[Items from a data source]
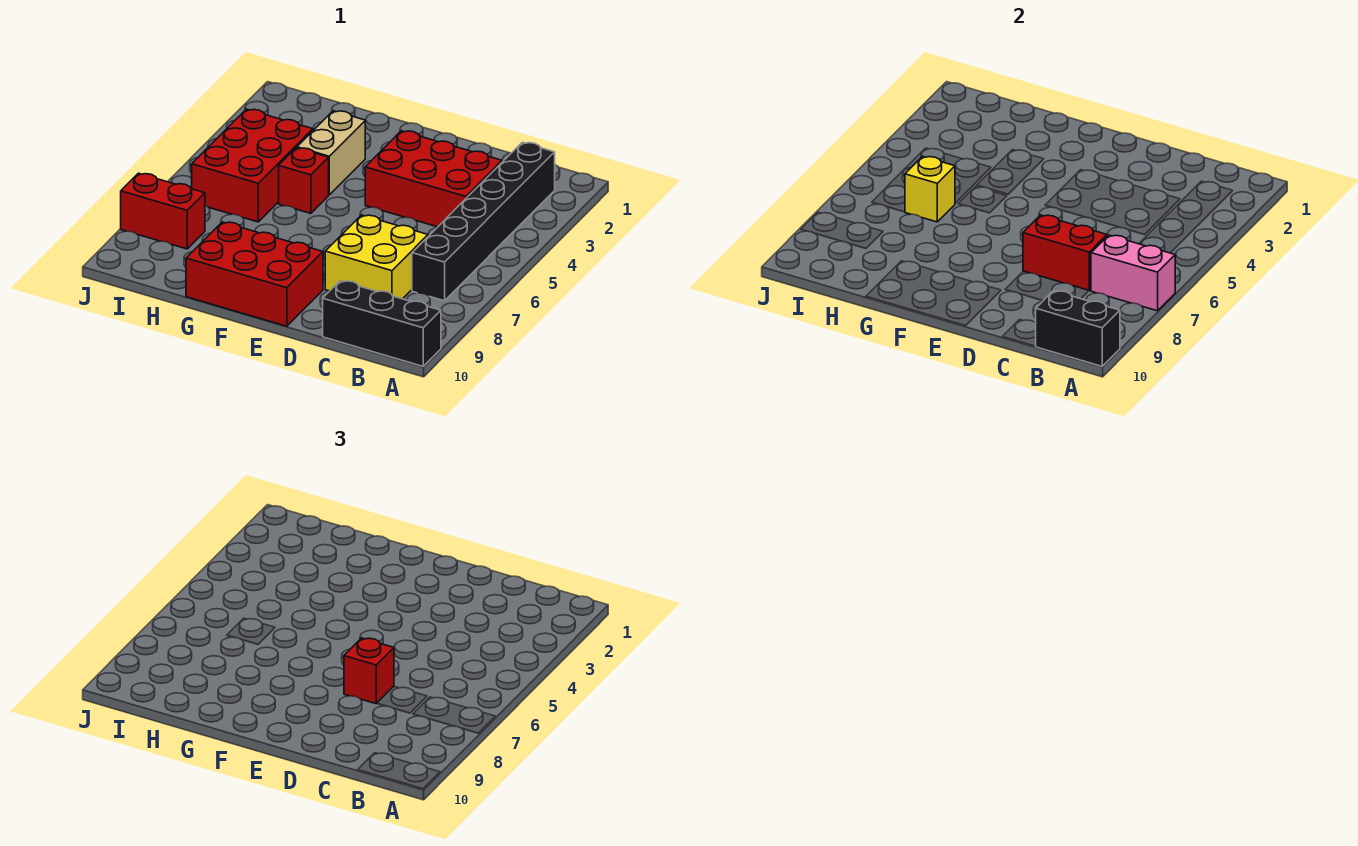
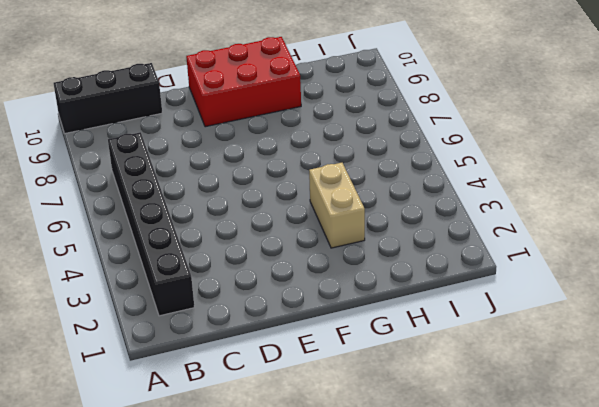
none -> red brick C3:E4 level 1
none -> yellow brick C7:D8 level 1
none -> red brick G5 level 1

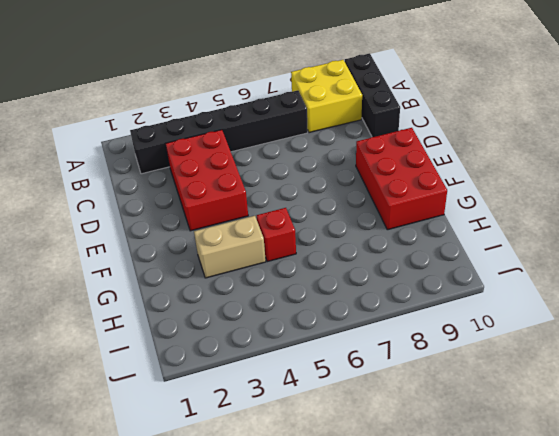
yellow brick A8:B9 level 1 -> yellow brick C7:D8 level 1
none -> red brick H4:I6 level 1
none -> red brick I8:J8 level 1
none -> pink brick A7:B7 level 2

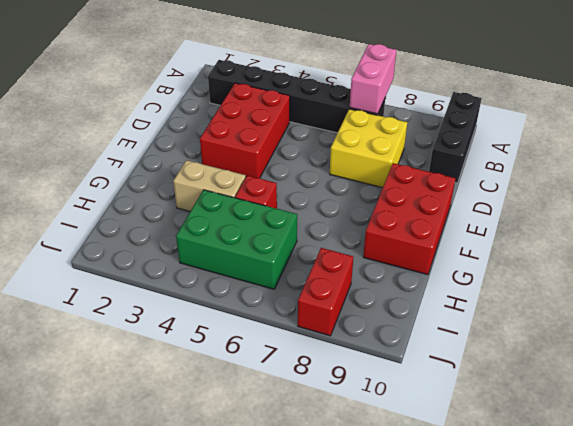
green brick H4:I6 level 1 -> red brick H4:I6 level 1
none -> black brick A10:B10 level 2
none -> red brick C7:D7 level 2
none -> yellow brick H6 level 2

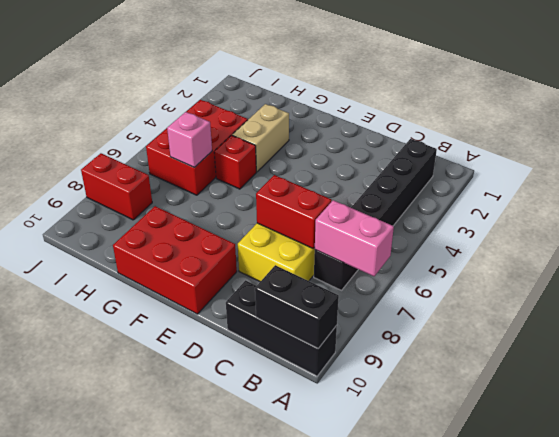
pink brick H6 level 2 -> yellow brick H6 level 2
none -> red brick C3:E4 level 1
none -> red brick D7 level 3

_WHAT TO DO_
What number of lines in the records hold "none"? Reply with that number alone.

_REPLY_
11